▶ _What to produce_:
Take the entries below and print, exactly, the stretch from the line containing "camera: 20 degrees left, 0 degrees up" through the line containing "(657, 308) = (757, 279): none", both included.

▶ _Record excerpts_:
++++++++++

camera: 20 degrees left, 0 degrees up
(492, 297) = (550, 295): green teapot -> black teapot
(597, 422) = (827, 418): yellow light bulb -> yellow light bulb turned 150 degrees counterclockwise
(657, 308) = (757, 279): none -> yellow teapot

++++++++++

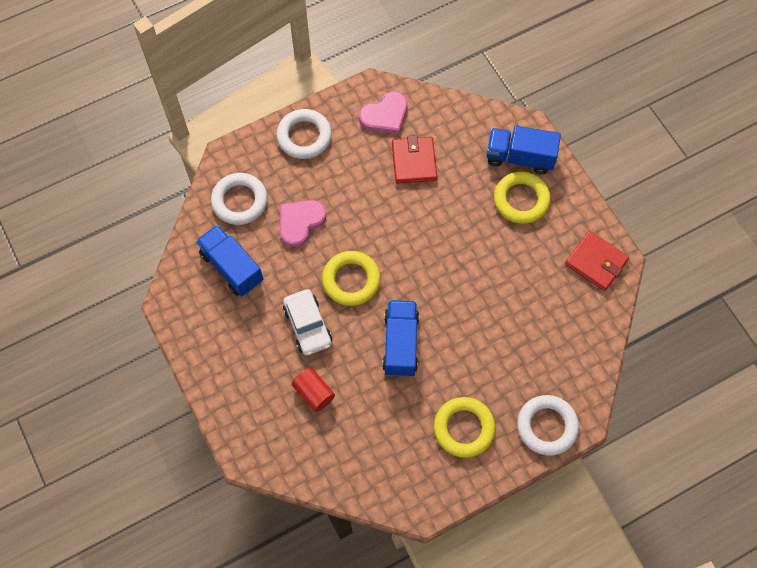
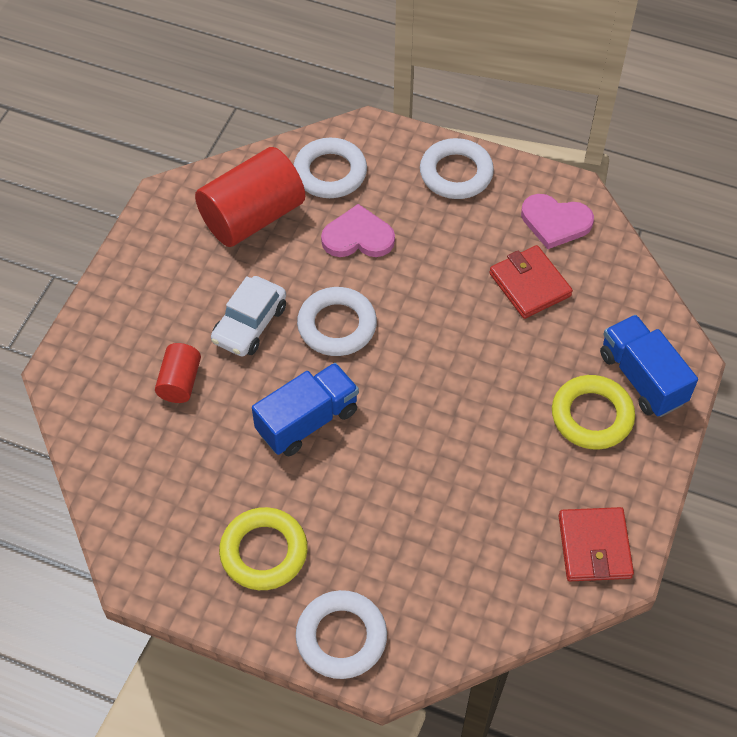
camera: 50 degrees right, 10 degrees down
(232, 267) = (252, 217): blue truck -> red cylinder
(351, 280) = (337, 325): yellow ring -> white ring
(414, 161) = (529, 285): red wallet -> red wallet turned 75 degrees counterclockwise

++++++++++

▶ _Result_:
camera: 20 degrees left, 0 degrees up
(492, 297) = (550, 295): green teapot -> black teapot
(597, 422) = (827, 418): yellow light bulb -> yellow light bulb turned 150 degrees counterclockwise
(657, 308) = (757, 279): none -> yellow teapot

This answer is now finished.